This exercise calls for the records to be returned exactly, with images removed.

(Saved entries)
###
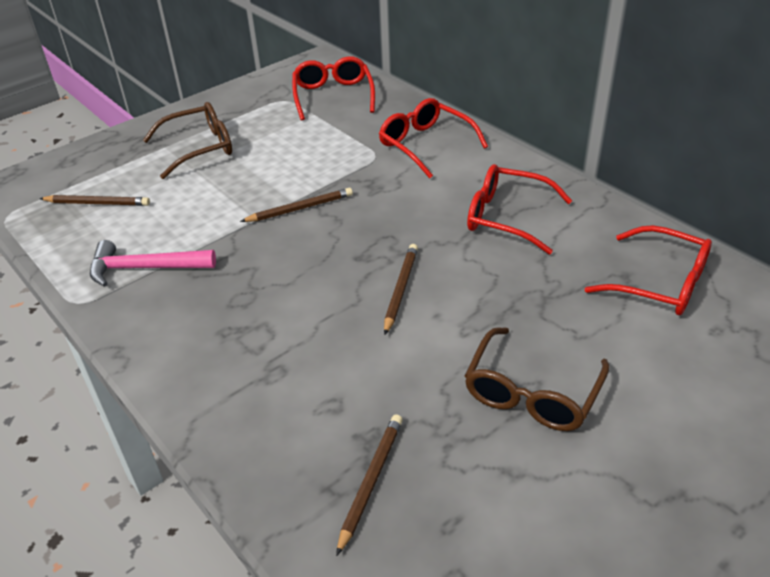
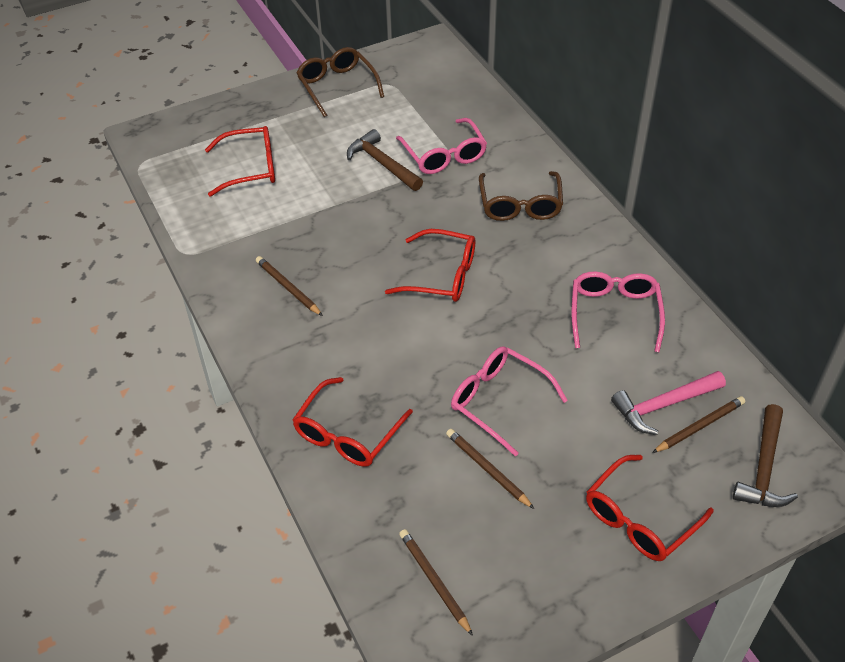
brown hammer: 0 -> 2
pink glasses: 0 -> 3

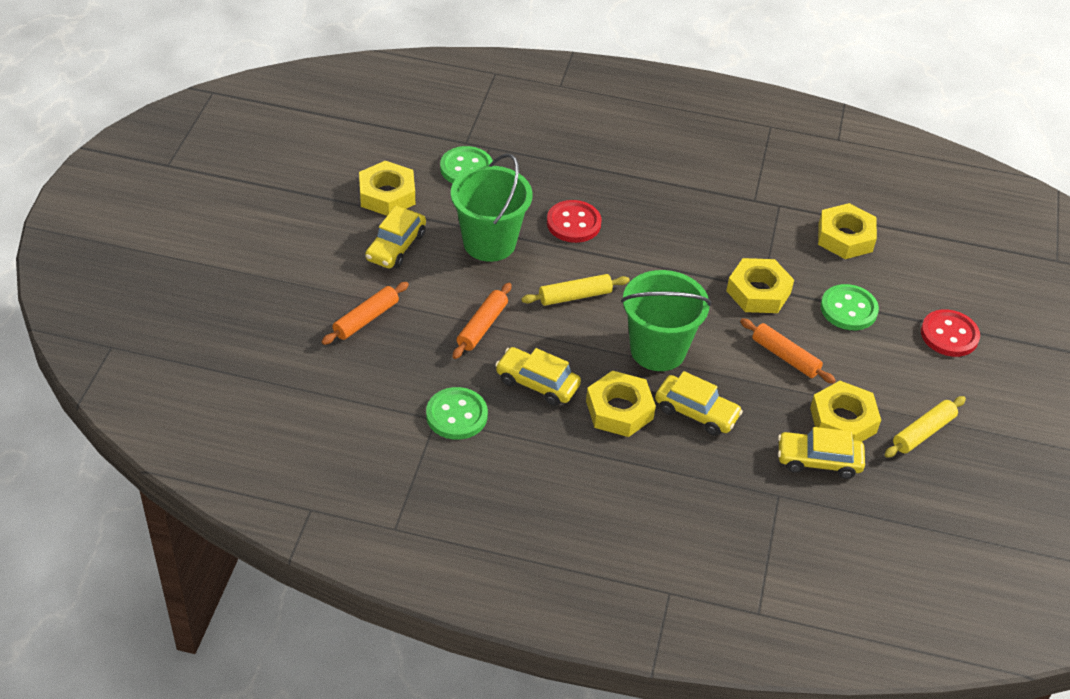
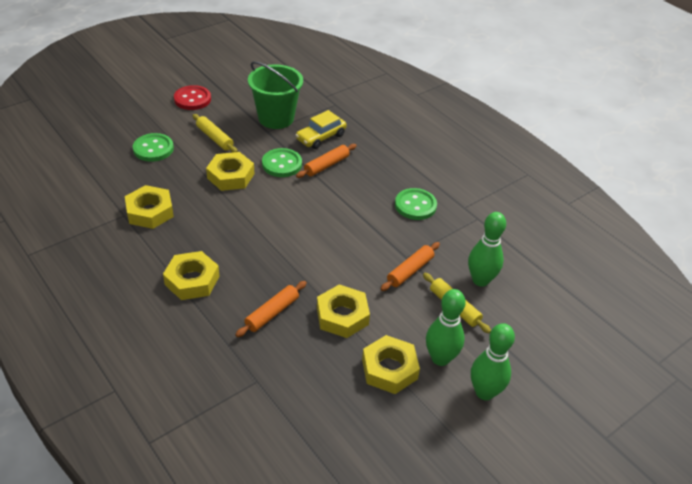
green bowling pin: 0 -> 3
green bucket: 2 -> 1
red button: 2 -> 1
yellow car: 4 -> 1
###
### Exercise answer
brown hammer: 0 -> 2
pink glasses: 0 -> 3

green bowling pin: 0 -> 3
green bucket: 2 -> 1
red button: 2 -> 1
yellow car: 4 -> 1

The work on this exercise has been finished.